* EXERCISE AIM: Transcribe exactly the lines that fall between the one holding "DHT2 pin GND: 5V -> GND" and the one holding "DIGITS pin CLK: none -> D15", inclusive, from the entries below.

RECORDED INFORMATION section start

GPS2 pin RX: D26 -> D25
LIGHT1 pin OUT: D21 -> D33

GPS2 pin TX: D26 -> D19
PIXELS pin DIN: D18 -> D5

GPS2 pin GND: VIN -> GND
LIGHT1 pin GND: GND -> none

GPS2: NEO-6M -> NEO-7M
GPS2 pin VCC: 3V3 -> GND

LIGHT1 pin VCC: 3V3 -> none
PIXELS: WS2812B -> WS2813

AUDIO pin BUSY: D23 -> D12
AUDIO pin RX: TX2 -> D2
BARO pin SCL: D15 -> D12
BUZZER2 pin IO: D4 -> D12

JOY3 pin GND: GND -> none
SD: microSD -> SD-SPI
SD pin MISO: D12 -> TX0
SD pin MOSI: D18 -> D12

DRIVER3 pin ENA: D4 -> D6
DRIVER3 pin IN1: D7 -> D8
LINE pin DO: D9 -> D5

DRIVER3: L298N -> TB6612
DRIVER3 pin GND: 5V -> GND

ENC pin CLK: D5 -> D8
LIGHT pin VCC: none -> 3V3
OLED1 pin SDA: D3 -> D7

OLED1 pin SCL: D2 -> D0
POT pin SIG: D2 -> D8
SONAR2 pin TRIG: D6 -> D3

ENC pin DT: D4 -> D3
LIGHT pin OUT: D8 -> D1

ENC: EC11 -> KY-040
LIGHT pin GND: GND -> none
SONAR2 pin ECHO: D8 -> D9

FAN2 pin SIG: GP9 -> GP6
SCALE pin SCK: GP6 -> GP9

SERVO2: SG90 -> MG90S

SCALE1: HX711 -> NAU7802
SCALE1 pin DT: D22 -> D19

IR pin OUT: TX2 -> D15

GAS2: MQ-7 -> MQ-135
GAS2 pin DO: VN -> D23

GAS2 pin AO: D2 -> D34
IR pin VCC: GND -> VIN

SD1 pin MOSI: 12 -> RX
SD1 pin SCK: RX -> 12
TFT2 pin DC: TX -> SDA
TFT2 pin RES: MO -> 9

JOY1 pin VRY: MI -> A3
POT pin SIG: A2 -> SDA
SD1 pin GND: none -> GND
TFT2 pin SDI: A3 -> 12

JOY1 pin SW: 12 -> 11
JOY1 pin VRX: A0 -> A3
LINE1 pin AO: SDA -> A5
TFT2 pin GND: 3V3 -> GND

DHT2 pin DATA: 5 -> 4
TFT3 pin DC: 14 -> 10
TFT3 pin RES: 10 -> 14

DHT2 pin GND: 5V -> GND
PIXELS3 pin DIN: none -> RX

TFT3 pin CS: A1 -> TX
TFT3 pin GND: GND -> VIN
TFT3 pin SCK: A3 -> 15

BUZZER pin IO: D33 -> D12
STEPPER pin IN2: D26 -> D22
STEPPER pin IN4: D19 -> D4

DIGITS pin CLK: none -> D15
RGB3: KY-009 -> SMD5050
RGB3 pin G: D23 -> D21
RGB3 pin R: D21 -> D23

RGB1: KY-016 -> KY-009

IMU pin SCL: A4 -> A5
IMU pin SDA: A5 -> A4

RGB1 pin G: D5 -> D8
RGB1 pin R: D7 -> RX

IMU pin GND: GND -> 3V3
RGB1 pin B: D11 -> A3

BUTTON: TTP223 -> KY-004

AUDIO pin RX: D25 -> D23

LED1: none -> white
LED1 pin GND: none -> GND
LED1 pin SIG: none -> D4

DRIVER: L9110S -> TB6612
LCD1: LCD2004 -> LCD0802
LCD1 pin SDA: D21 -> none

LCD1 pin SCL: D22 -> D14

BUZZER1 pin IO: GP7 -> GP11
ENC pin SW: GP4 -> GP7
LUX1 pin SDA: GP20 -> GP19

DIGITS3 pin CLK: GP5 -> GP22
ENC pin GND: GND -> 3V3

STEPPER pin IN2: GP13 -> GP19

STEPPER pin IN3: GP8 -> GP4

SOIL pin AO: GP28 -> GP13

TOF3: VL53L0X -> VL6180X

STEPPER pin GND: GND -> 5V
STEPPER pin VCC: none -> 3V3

RECORDED INFORMATION section end

* REPLY TO THE EXERCISE:
DHT2 pin GND: 5V -> GND
PIXELS3 pin DIN: none -> RX

TFT3 pin CS: A1 -> TX
TFT3 pin GND: GND -> VIN
TFT3 pin SCK: A3 -> 15

BUZZER pin IO: D33 -> D12
STEPPER pin IN2: D26 -> D22
STEPPER pin IN4: D19 -> D4

DIGITS pin CLK: none -> D15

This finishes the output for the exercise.